-------- RECORDS FOR THIS TASK

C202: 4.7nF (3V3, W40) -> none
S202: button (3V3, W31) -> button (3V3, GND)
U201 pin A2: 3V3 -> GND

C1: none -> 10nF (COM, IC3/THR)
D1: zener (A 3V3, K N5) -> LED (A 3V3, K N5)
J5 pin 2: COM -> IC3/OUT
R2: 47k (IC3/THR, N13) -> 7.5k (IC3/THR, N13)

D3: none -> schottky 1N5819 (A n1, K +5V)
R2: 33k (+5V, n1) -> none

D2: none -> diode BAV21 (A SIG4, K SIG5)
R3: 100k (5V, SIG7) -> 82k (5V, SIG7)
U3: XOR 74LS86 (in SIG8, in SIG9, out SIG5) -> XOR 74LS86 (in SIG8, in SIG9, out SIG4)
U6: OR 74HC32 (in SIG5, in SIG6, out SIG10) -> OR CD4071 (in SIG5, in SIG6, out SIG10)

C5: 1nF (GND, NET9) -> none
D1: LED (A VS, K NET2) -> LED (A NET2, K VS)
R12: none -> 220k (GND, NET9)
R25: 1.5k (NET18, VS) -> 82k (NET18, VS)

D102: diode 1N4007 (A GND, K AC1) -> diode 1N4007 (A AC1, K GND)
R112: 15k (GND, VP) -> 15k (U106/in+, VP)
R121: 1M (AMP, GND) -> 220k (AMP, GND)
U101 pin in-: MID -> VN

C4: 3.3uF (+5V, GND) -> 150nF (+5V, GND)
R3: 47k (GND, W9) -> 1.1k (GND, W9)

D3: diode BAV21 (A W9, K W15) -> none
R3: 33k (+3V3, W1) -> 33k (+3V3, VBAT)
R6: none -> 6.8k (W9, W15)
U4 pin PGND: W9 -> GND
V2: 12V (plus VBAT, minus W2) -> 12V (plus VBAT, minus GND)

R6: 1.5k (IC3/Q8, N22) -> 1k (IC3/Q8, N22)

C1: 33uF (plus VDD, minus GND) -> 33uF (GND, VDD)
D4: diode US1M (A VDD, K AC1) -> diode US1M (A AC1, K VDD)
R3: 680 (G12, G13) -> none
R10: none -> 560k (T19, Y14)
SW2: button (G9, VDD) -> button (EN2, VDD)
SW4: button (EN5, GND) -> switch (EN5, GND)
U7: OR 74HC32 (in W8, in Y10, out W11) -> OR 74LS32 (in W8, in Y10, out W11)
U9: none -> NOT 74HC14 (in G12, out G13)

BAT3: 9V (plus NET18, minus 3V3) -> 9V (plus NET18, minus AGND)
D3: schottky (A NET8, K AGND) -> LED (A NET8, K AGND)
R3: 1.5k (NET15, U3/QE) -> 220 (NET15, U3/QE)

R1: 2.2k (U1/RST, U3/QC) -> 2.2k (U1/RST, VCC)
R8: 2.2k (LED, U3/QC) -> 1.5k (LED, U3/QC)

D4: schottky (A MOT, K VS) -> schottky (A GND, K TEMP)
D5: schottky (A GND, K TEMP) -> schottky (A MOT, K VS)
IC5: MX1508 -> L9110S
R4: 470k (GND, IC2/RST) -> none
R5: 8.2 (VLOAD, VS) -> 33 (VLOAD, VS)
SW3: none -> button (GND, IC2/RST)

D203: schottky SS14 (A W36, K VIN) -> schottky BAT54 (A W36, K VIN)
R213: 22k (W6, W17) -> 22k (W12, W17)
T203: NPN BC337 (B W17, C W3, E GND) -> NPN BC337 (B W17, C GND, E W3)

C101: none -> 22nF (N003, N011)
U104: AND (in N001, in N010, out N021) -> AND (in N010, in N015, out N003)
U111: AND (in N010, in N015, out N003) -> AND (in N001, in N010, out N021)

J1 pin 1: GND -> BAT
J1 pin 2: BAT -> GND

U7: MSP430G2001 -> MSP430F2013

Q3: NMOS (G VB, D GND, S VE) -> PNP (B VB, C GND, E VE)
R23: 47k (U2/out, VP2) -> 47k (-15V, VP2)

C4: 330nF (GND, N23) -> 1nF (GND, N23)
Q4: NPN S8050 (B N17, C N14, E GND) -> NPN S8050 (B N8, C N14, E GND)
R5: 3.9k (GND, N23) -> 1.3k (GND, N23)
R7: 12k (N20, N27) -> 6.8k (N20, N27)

----------------

In the entries above, restate word for word the lines between the one holding "R3: 100k (5V, SIG7) -> 82k (5V, SIG7)" and the one holding "C5: 1nF (GND, NET9) -> none", inclusive, and nothing besides.

R3: 100k (5V, SIG7) -> 82k (5V, SIG7)
U3: XOR 74LS86 (in SIG8, in SIG9, out SIG5) -> XOR 74LS86 (in SIG8, in SIG9, out SIG4)
U6: OR 74HC32 (in SIG5, in SIG6, out SIG10) -> OR CD4071 (in SIG5, in SIG6, out SIG10)

C5: 1nF (GND, NET9) -> none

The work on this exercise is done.